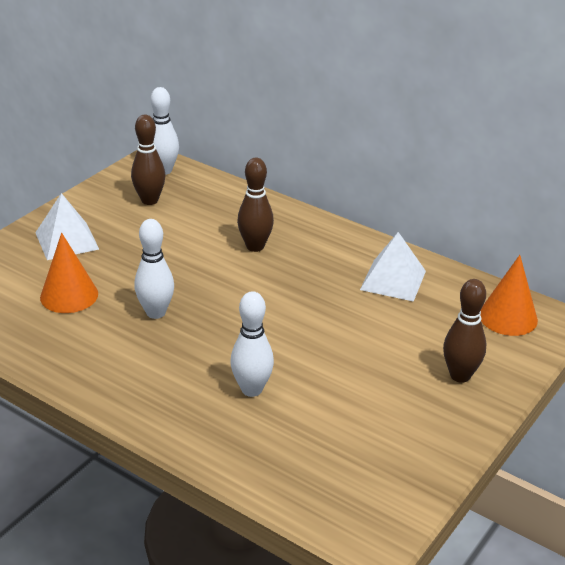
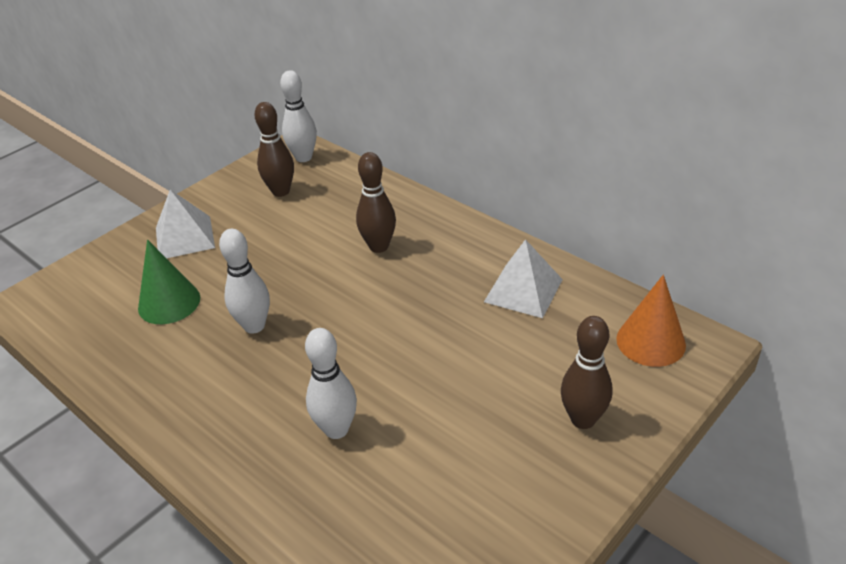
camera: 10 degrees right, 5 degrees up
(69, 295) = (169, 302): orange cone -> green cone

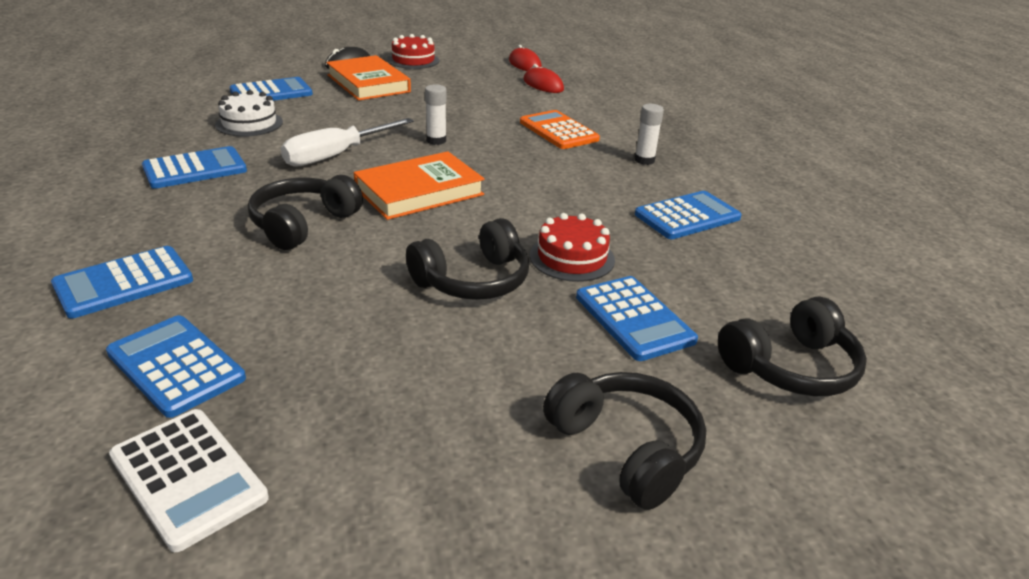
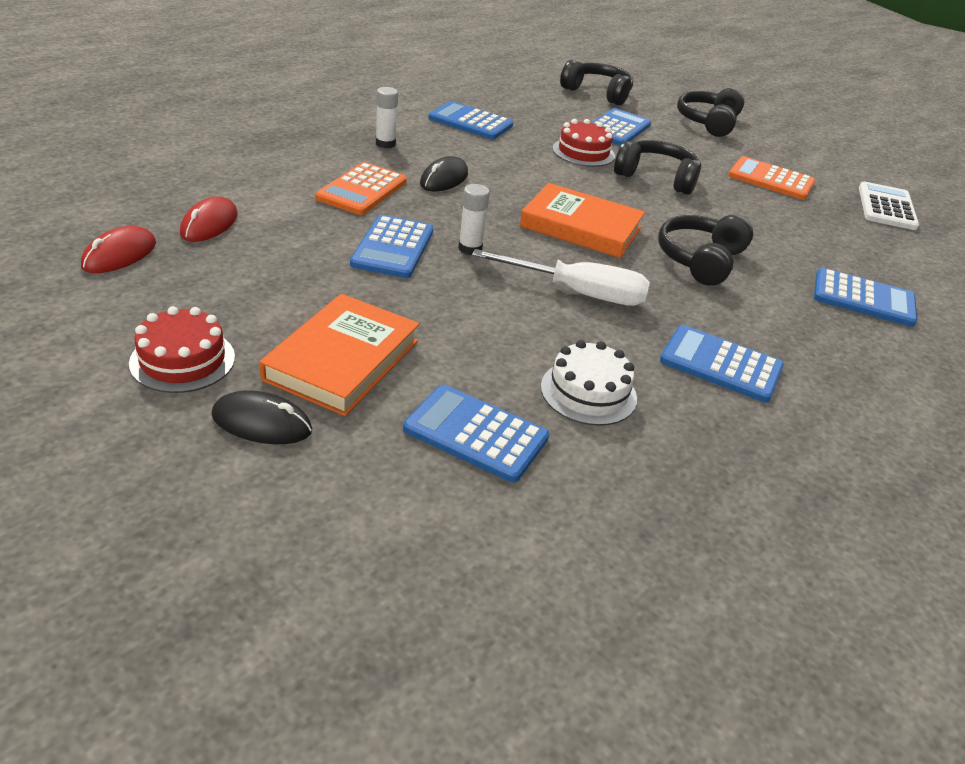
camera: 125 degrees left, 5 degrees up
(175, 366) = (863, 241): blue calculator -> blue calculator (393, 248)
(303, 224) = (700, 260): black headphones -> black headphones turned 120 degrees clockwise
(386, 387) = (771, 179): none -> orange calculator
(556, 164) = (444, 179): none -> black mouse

# [Required action]
In the records above, retype exactly the lines from the one with "(175, 366) = (863, 241): blue" through the last one.

# [Answer box]
(175, 366) = (863, 241): blue calculator -> blue calculator (393, 248)
(303, 224) = (700, 260): black headphones -> black headphones turned 120 degrees clockwise
(386, 387) = (771, 179): none -> orange calculator
(556, 164) = (444, 179): none -> black mouse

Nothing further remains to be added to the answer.